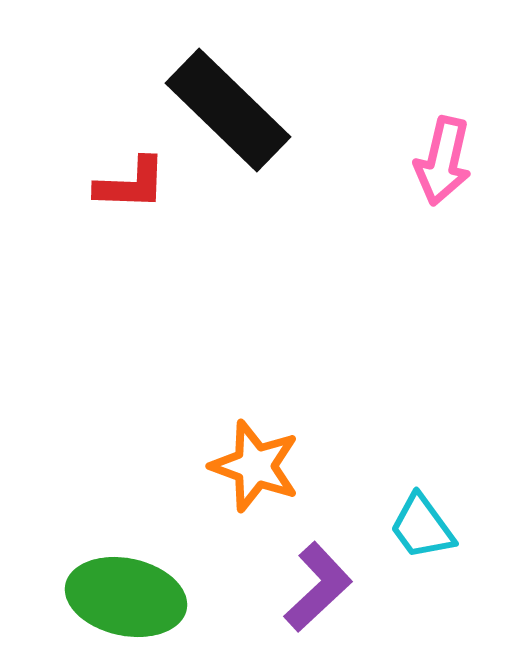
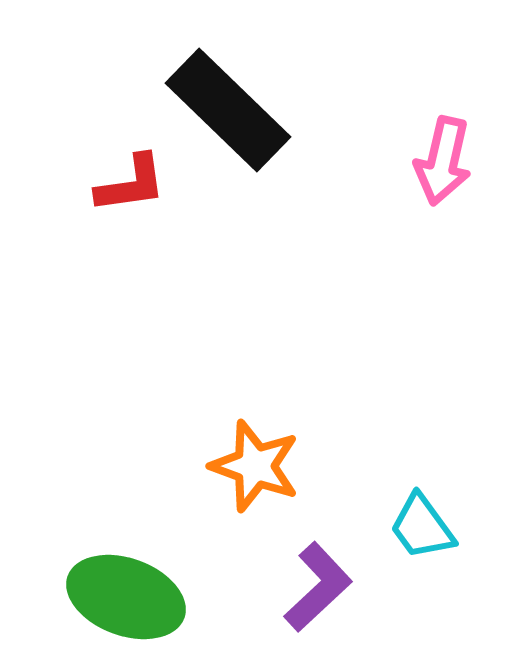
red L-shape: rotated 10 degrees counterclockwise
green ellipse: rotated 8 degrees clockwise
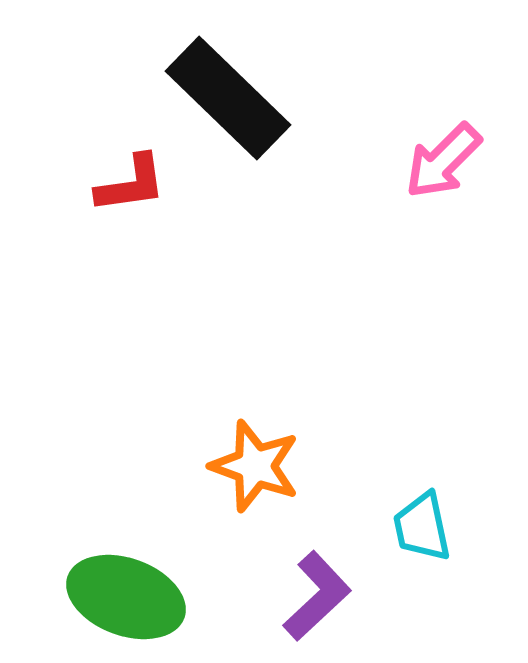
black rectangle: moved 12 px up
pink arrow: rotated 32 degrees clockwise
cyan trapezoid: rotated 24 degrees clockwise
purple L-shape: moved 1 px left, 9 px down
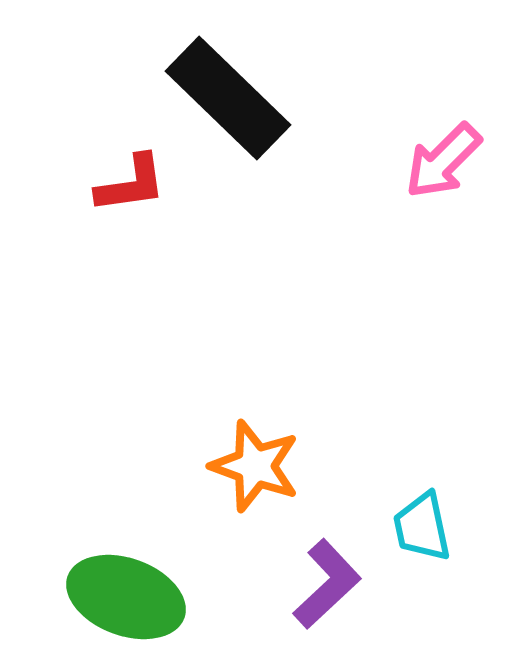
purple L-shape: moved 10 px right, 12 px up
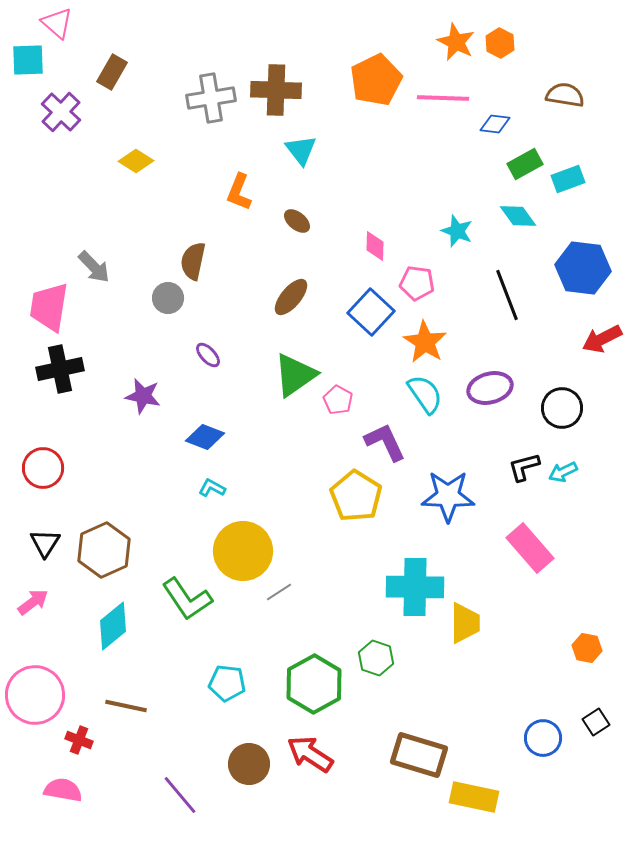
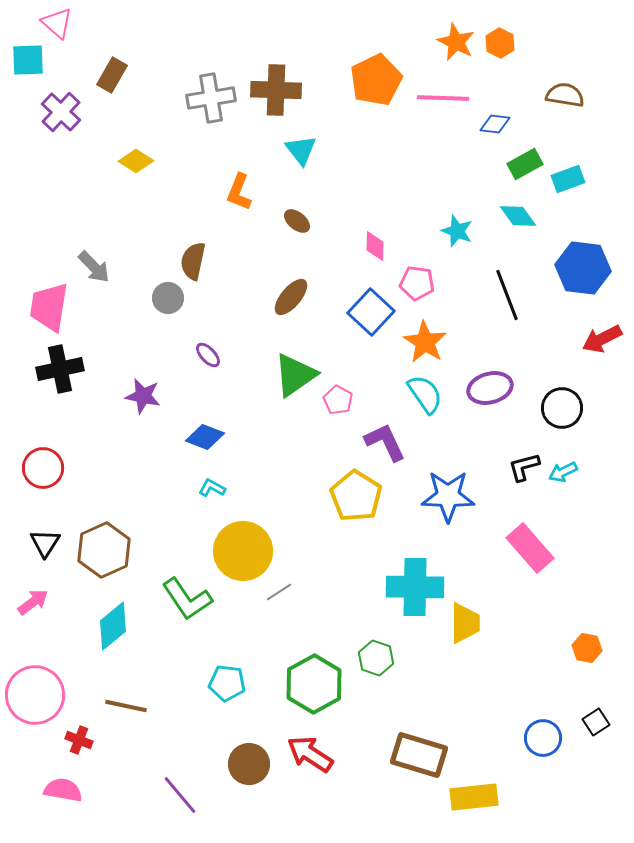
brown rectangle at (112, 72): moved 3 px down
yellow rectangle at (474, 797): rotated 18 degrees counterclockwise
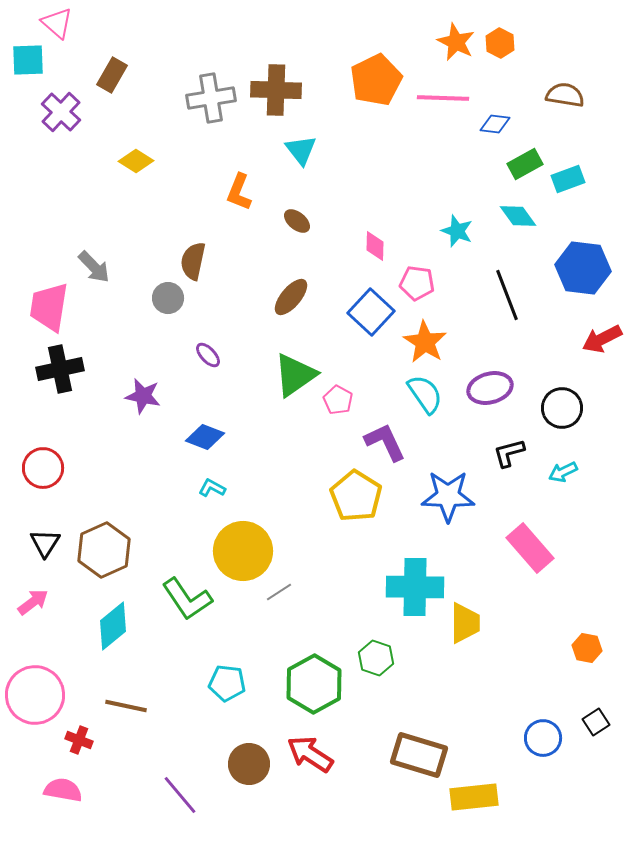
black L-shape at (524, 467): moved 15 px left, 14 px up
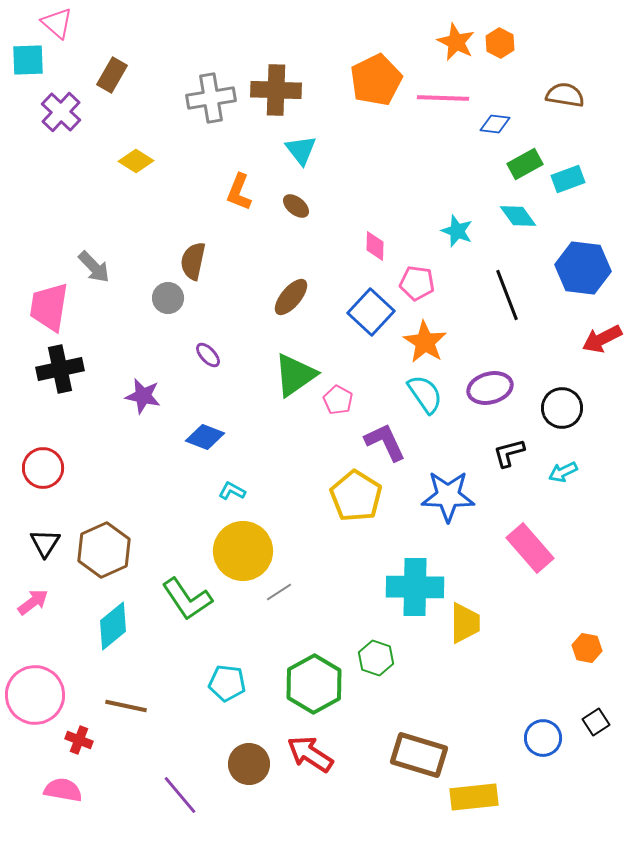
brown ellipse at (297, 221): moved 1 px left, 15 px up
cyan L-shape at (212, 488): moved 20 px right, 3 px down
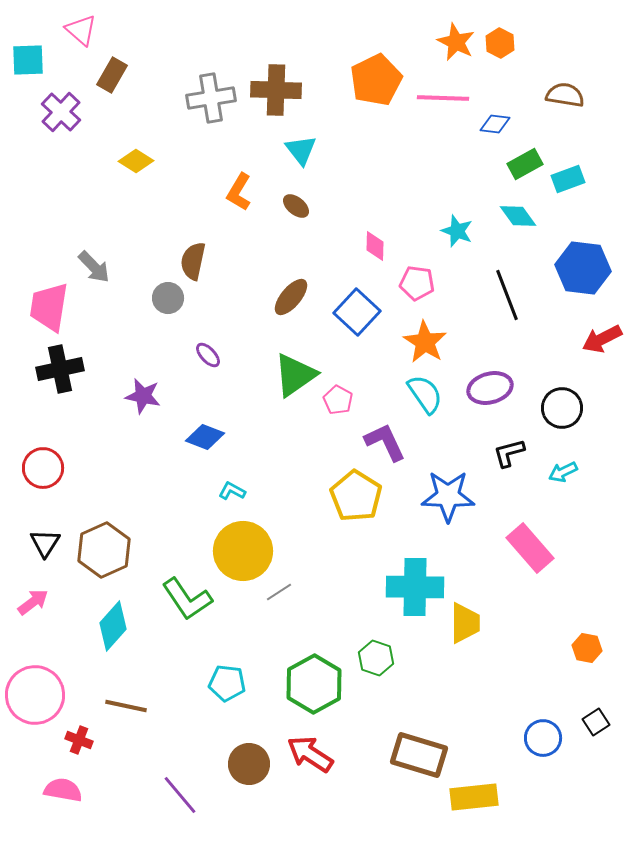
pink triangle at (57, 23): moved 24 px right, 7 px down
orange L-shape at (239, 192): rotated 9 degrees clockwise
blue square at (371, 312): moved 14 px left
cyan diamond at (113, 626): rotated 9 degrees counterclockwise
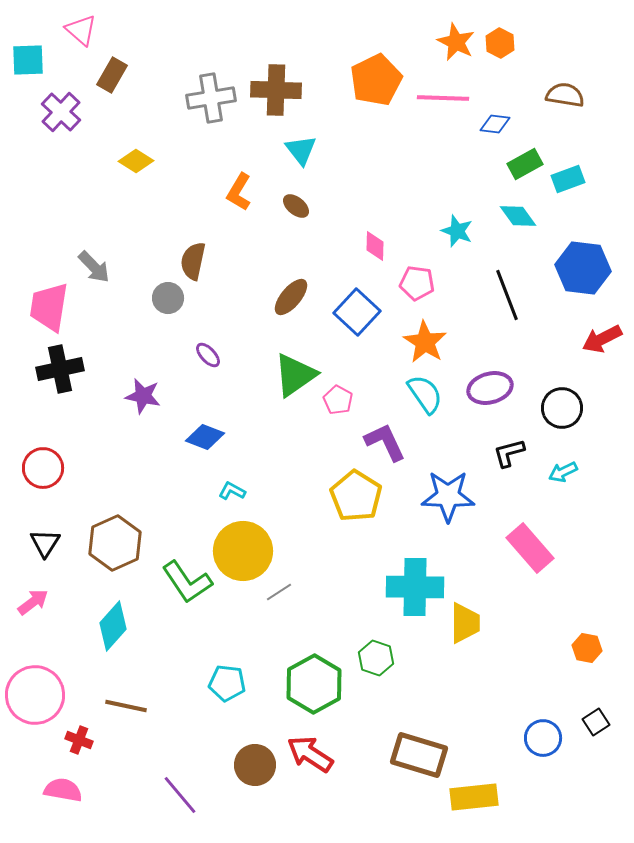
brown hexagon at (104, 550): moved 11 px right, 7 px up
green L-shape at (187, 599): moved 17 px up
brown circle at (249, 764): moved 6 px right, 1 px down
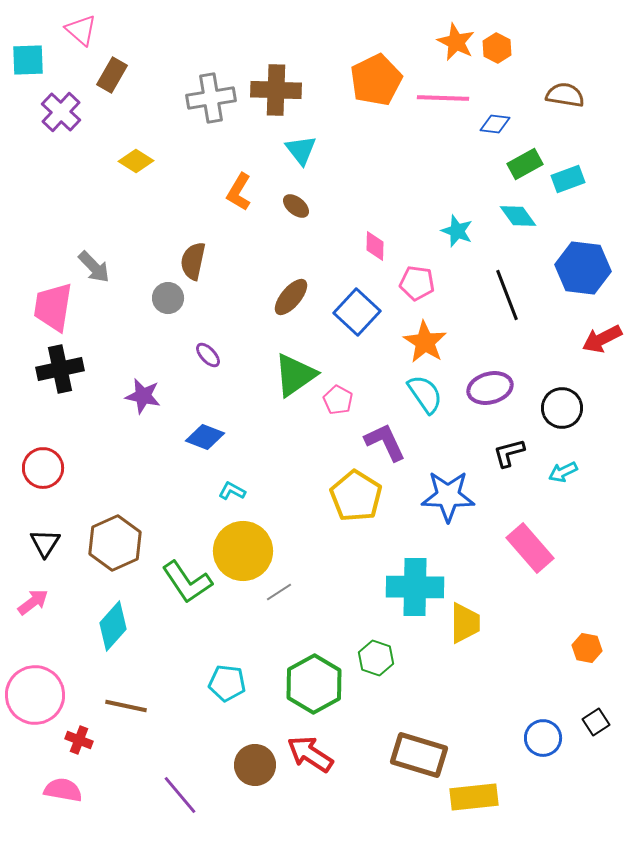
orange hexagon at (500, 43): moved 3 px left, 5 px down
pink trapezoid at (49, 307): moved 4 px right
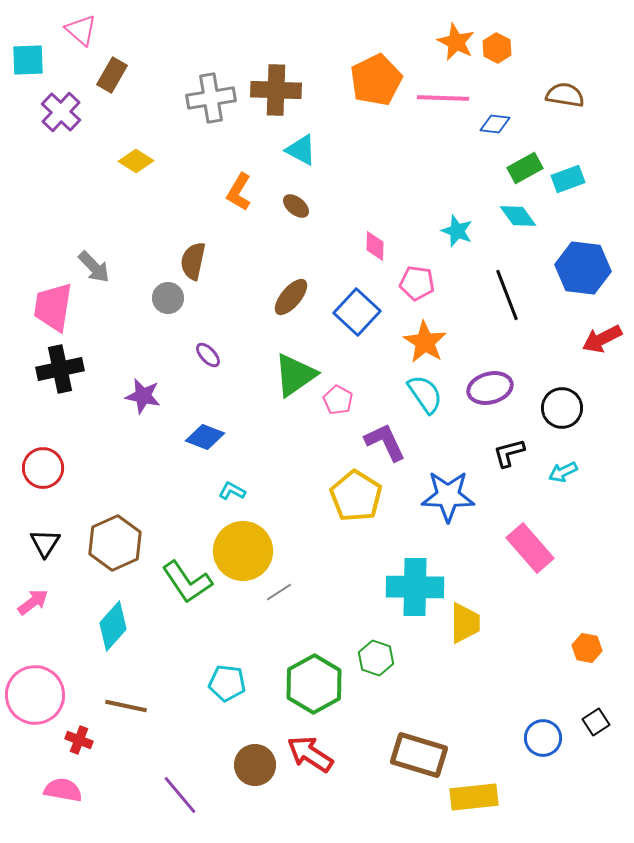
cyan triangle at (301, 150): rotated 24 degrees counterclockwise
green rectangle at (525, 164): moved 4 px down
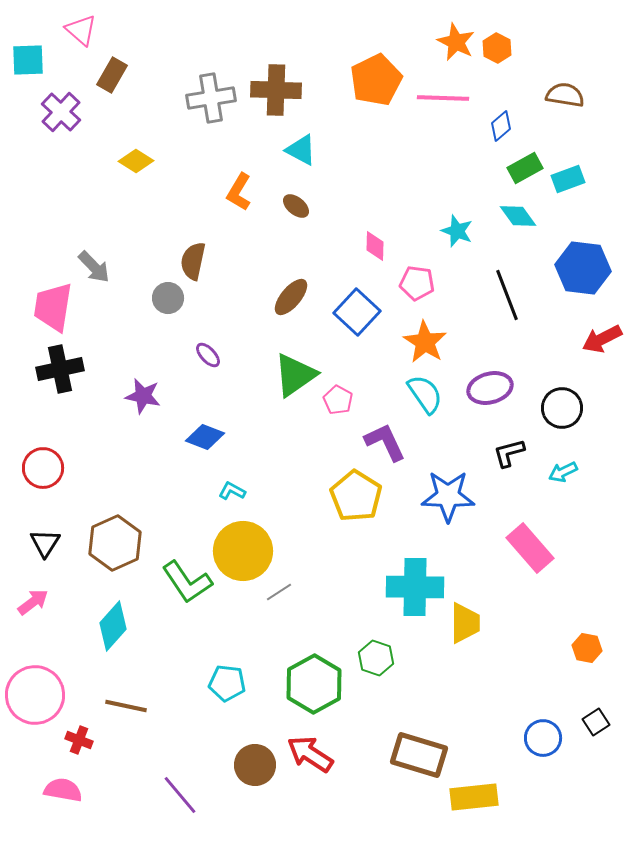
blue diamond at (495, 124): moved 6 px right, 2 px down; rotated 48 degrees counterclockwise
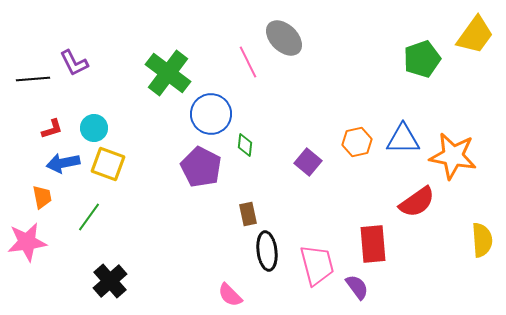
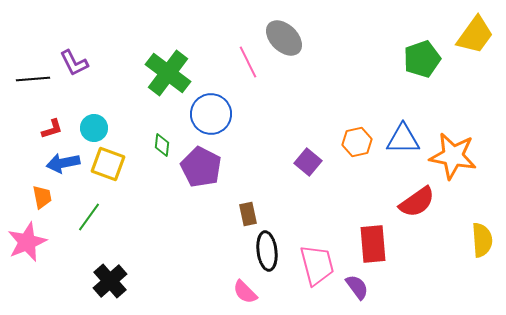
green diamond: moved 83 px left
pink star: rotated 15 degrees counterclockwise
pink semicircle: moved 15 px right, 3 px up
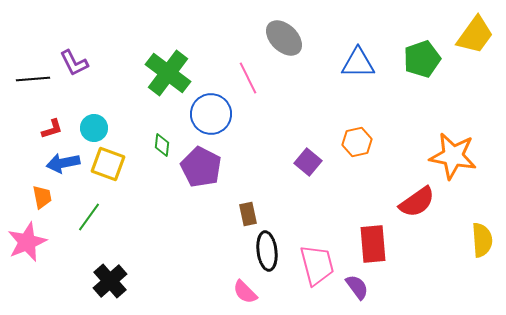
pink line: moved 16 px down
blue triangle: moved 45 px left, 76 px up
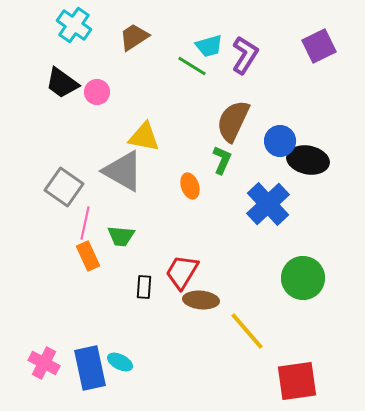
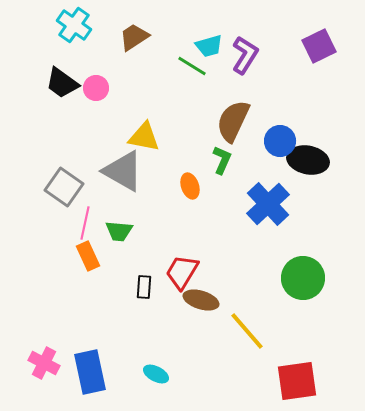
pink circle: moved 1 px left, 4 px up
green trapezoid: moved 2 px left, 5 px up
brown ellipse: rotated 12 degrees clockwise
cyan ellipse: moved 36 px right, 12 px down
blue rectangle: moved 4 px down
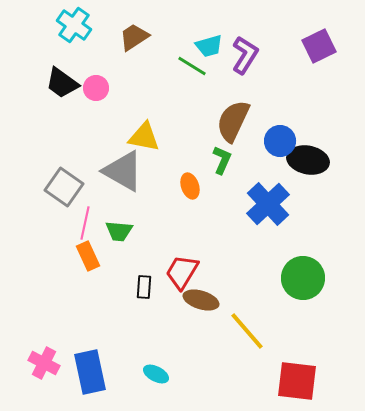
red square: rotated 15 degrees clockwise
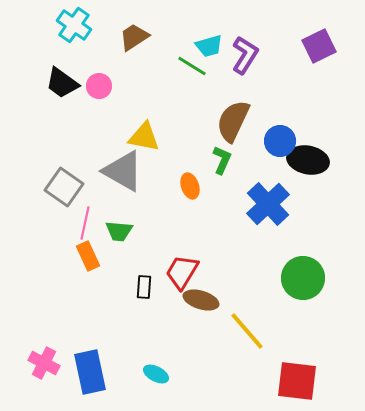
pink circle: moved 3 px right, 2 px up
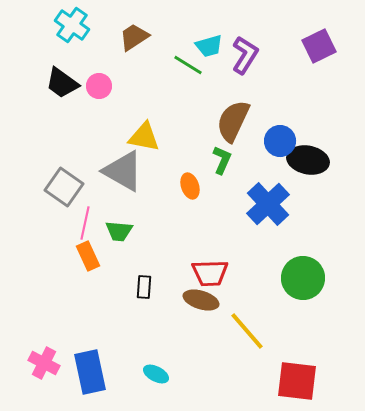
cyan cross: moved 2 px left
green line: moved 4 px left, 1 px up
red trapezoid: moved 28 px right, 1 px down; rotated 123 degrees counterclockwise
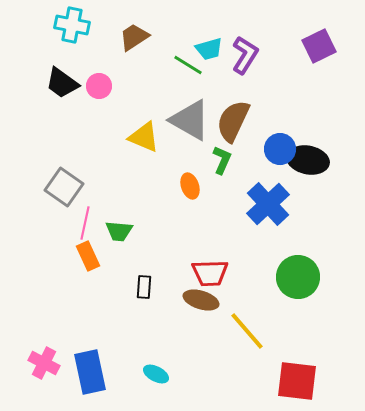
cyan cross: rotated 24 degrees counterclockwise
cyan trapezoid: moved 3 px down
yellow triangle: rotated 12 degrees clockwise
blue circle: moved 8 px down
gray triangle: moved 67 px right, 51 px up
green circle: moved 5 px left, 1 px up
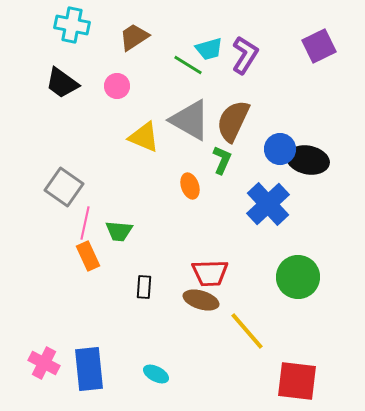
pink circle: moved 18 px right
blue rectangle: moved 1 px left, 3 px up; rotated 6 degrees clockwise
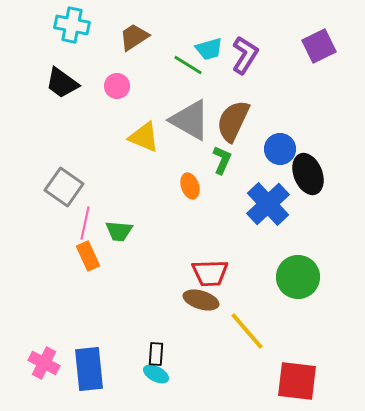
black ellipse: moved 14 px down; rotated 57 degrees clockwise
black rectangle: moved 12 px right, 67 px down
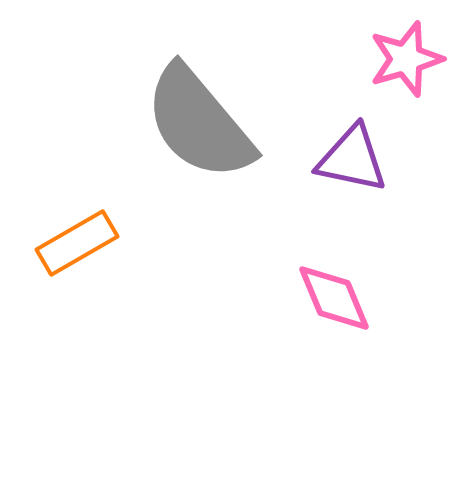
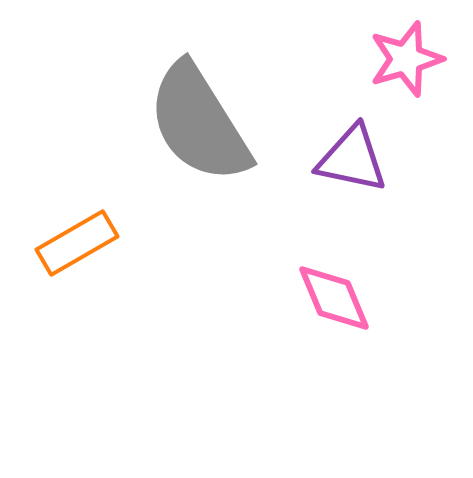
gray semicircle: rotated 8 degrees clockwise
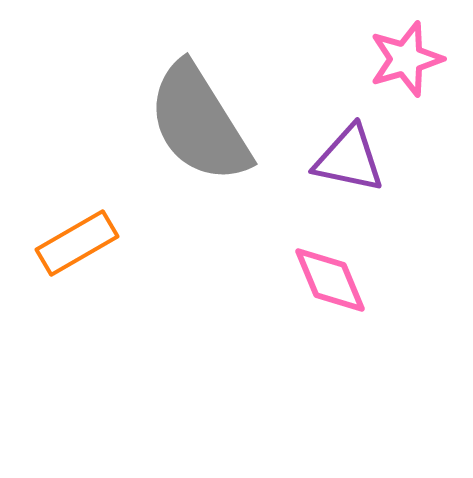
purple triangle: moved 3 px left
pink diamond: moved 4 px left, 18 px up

________

* _Stated goal_: Can you edit these lines so that "moved" becomes "shifted" everywhere it appears, keep everything else the same, and leave out the pictures?

* _Written response_:
red L-shape: rotated 10 degrees counterclockwise
green ellipse: rotated 8 degrees clockwise
black rectangle: shifted 12 px up
pink arrow: rotated 32 degrees clockwise
cyan trapezoid: rotated 24 degrees clockwise
purple L-shape: shifted 1 px left, 9 px down
purple L-shape: shifted 10 px right, 12 px up
brown rectangle at (112, 72): shifted 3 px down
yellow rectangle at (474, 797): rotated 18 degrees counterclockwise
black L-shape at (524, 467): shifted 15 px left, 14 px up
brown ellipse at (297, 221): shifted 1 px left, 15 px up
cyan L-shape at (212, 488): shifted 20 px right, 3 px down
pink triangle at (57, 23): shifted 24 px right, 7 px down
orange L-shape at (239, 192): rotated 9 degrees clockwise
blue square at (371, 312): shifted 14 px left
cyan diamond at (113, 626): rotated 9 degrees counterclockwise
brown hexagon at (104, 550): shifted 11 px right, 7 px up
green L-shape at (187, 599): shifted 17 px up
brown circle at (249, 764): shifted 6 px right, 1 px down
orange hexagon at (500, 43): shifted 3 px left, 5 px down
pink trapezoid at (49, 307): shifted 4 px right
cyan triangle at (301, 150): rotated 24 degrees counterclockwise
green rectangle at (525, 164): shifted 4 px down
blue diamond at (495, 124): shifted 6 px right, 2 px down; rotated 48 degrees counterclockwise
green diamond: shifted 83 px left
pink star: rotated 15 degrees counterclockwise
pink semicircle: shifted 15 px right, 3 px up
pink line: shifted 16 px down
blue triangle: shifted 45 px left, 76 px up
pink circle: shifted 1 px left, 4 px up
green trapezoid: shifted 2 px left, 5 px up
brown ellipse: rotated 12 degrees clockwise
cyan ellipse: shifted 36 px right, 12 px down
blue rectangle: shifted 4 px down
red square: rotated 15 degrees clockwise
pink circle: shifted 3 px right, 2 px up
cyan cross: shifted 2 px left
green line: shifted 4 px left, 1 px up
red trapezoid: shifted 28 px right, 1 px down; rotated 123 degrees counterclockwise
cyan cross: rotated 24 degrees counterclockwise
cyan trapezoid: shifted 3 px down
yellow triangle: rotated 12 degrees clockwise
blue circle: shifted 8 px down
gray triangle: shifted 67 px right, 51 px up
green circle: shifted 5 px left, 1 px up
pink circle: shifted 18 px right
blue rectangle: shifted 1 px left, 3 px up; rotated 6 degrees clockwise
black ellipse: shifted 14 px down; rotated 57 degrees clockwise
black rectangle: shifted 12 px right, 67 px down
gray semicircle: rotated 8 degrees clockwise
purple triangle: shifted 3 px left
pink diamond: shifted 4 px left, 18 px up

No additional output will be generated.